### WHAT THE TASK REQUIRES
Render every line of the entries below as a JSON list of strings, one string per line, leaving out blank lines.

* * * * * * * * *

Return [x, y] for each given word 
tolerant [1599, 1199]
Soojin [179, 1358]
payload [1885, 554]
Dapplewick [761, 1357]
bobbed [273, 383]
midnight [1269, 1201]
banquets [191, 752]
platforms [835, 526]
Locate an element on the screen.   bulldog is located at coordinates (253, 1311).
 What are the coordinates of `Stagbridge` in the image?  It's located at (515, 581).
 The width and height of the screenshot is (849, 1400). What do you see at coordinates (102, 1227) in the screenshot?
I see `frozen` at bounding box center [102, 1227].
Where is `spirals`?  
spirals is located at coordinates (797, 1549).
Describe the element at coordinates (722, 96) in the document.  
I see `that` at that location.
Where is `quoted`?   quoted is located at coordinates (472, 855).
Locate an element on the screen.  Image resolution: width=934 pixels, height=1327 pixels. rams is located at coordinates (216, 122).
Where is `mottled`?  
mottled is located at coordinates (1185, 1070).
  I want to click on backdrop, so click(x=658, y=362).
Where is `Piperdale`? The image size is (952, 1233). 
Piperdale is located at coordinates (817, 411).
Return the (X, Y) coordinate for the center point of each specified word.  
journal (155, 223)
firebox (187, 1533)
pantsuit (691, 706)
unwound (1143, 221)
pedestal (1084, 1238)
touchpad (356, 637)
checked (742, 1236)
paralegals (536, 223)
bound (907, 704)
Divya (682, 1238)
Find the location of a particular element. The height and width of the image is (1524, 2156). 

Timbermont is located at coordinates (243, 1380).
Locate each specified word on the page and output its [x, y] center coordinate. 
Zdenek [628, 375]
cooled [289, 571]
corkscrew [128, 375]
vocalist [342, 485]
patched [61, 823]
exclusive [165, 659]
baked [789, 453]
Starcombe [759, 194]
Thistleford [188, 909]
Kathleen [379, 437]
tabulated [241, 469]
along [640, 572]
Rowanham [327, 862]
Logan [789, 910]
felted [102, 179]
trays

* * * * * * * * *

### OUTPUT OF THE EXERCISE
[
  "Return [x, y] for each given word ",
  "tolerant [1599, 1199]",
  "Soojin [179, 1358]",
  "payload [1885, 554]",
  "Dapplewick [761, 1357]",
  "bobbed [273, 383]",
  "midnight [1269, 1201]",
  "banquets [191, 752]",
  "platforms [835, 526]",
  "Locate an element on the screen.   bulldog is located at coordinates (253, 1311).",
  " What are the coordinates of `Stagbridge` in the image?  It's located at (515, 581).",
  " The width and height of the screenshot is (849, 1400). What do you see at coordinates (102, 1227) in the screenshot?",
  "I see `frozen` at bounding box center [102, 1227].",
  "Where is `spirals`?  ",
  "spirals is located at coordinates (797, 1549).",
  "Describe the element at coordinates (722, 96) in the document.  ",
  "I see `that` at that location.",
  "Where is `quoted`?   quoted is located at coordinates (472, 855).",
  "Locate an element on the screen.  Image resolution: width=934 pixels, height=1327 pixels. rams is located at coordinates (216, 122).",
  "Where is `mottled`?  ",
  "mottled is located at coordinates (1185, 1070).",
  "  I want to click on backdrop, so click(x=658, y=362).",
  "Where is `Piperdale`? The image size is (952, 1233). ",
  "Piperdale is located at coordinates (817, 411).",
  "Return the (X, Y) coordinate for the center point of each specified word.  ",
  "journal (155, 223)",
  "firebox (187, 1533)",
  "pantsuit (691, 706)",
  "unwound (1143, 221)",
  "pedestal (1084, 1238)",
  "touchpad (356, 637)",
  "checked (742, 1236)",
  "paralegals (536, 223)",
  "bound (907, 704)",
  "Divya (682, 1238)",
  "Find the location of a particular element. The height and width of the image is (1524, 2156). ",
  "Timbermont is located at coordinates (243, 1380).",
  "Locate each specified word on the page and output its [x, y] center coordinate. ",
  "Zdenek [628, 375]",
  "cooled [289, 571]",
  "corkscrew [128, 375]",
  "vocalist [342, 485]",
  "patched [61, 823]",
  "exclusive [165, 659]",
  "baked [789, 453]",
  "Starcombe [759, 194]",
  "Thistleford [188, 909]",
  "Kathleen [379, 437]",
  "tabulated [241, 469]",
  "along [640, 572]",
  "Rowanham [327, 862]",
  "Logan [789, 910]",
  "felted [102, 179]",
  "trays"
]